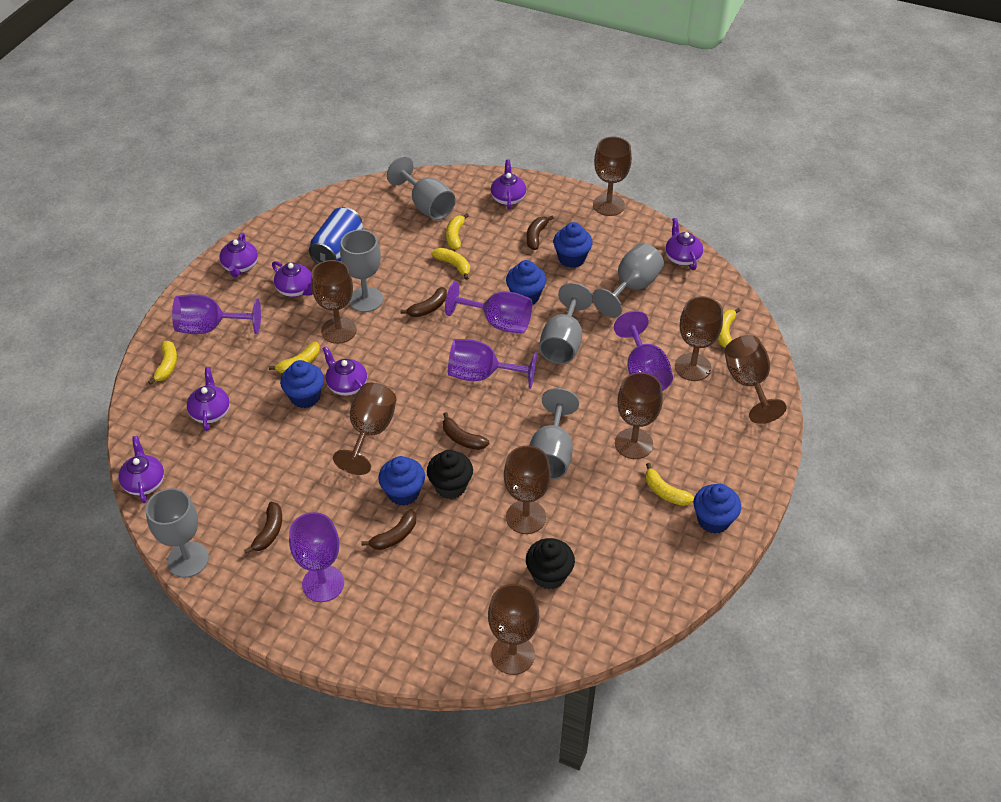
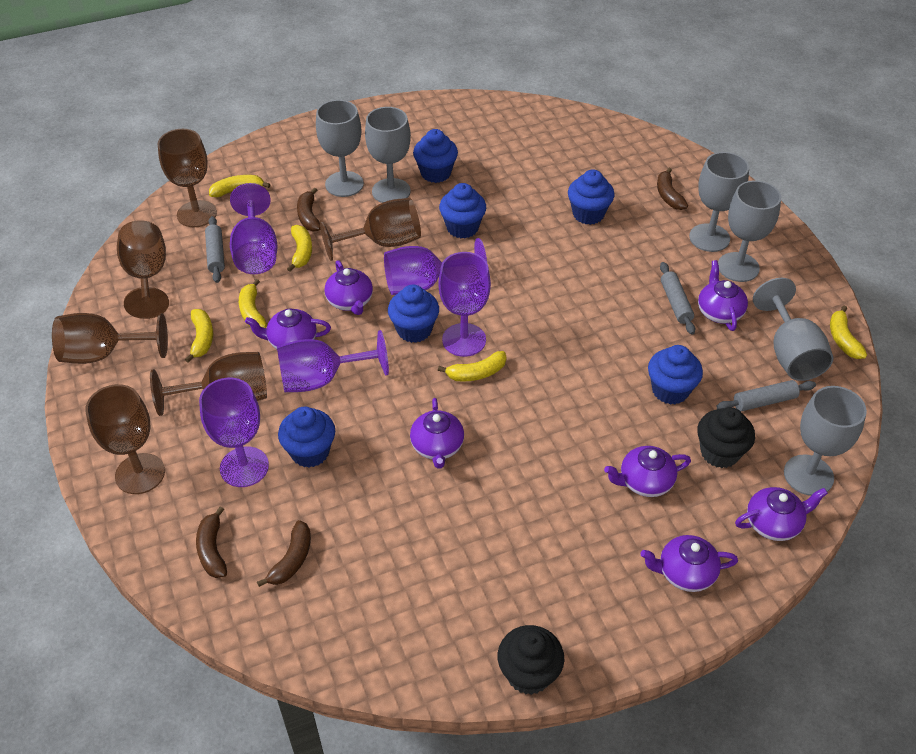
blue can: 1 -> 0
blue cupcake: 5 -> 6
brown banana: 5 -> 4
brown goblet: 8 -> 6
grey rolling pin: 0 -> 3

#### Exercise objective
Keep the pictures out and write out the records exactly.

#### Solution to the exercise
blue can: 1 -> 0
blue cupcake: 5 -> 6
brown banana: 5 -> 4
brown goblet: 8 -> 6
grey rolling pin: 0 -> 3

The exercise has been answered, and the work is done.